WHAT TO DO: In the copy, include no images. Reproduce the entries exactly.

TASK INPUTS:
=== Section Start ===
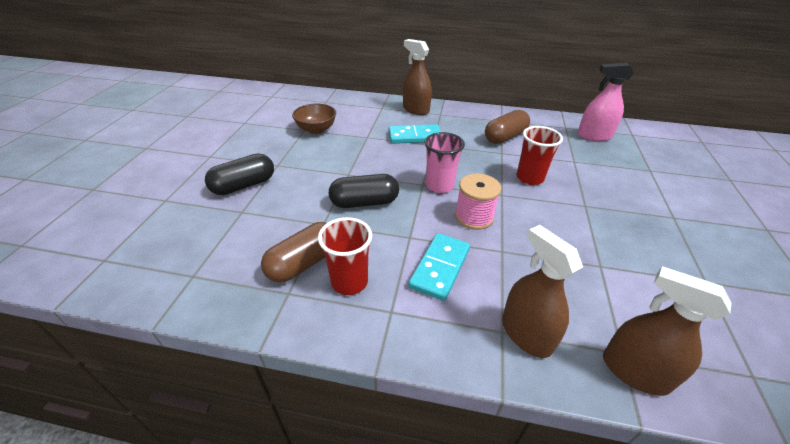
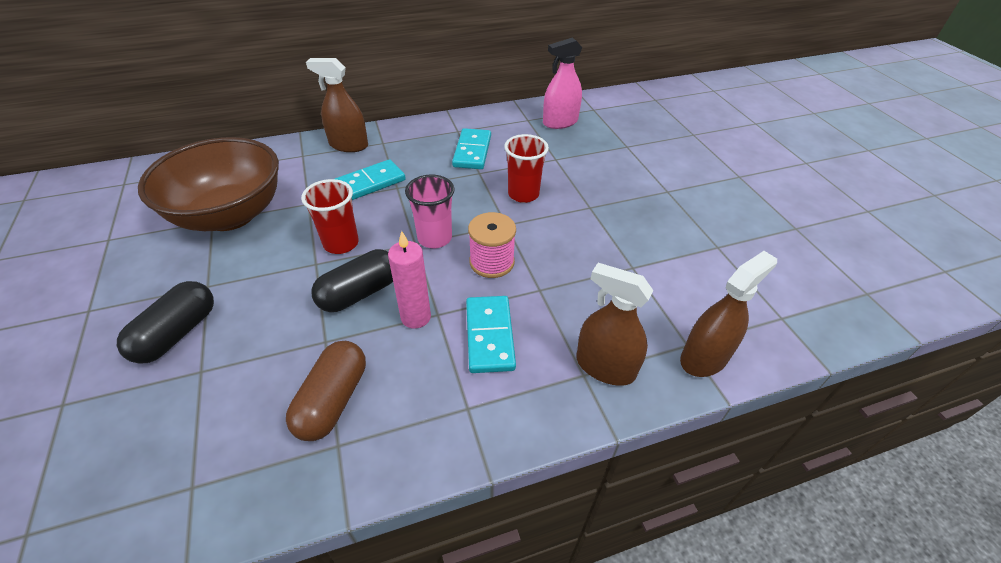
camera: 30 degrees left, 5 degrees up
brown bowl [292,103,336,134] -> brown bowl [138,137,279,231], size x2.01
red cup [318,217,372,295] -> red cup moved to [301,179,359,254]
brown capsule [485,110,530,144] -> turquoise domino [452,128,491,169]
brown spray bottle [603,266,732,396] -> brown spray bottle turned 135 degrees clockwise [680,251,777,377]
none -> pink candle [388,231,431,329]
=== Section End ===
YOUR SOLUTION:
camera: 30 degrees left, 5 degrees up
brown bowl [292,103,336,134] -> brown bowl [138,137,279,231], size x2.01
red cup [318,217,372,295] -> red cup moved to [301,179,359,254]
brown capsule [485,110,530,144] -> turquoise domino [452,128,491,169]
brown spray bottle [603,266,732,396] -> brown spray bottle turned 135 degrees clockwise [680,251,777,377]
none -> pink candle [388,231,431,329]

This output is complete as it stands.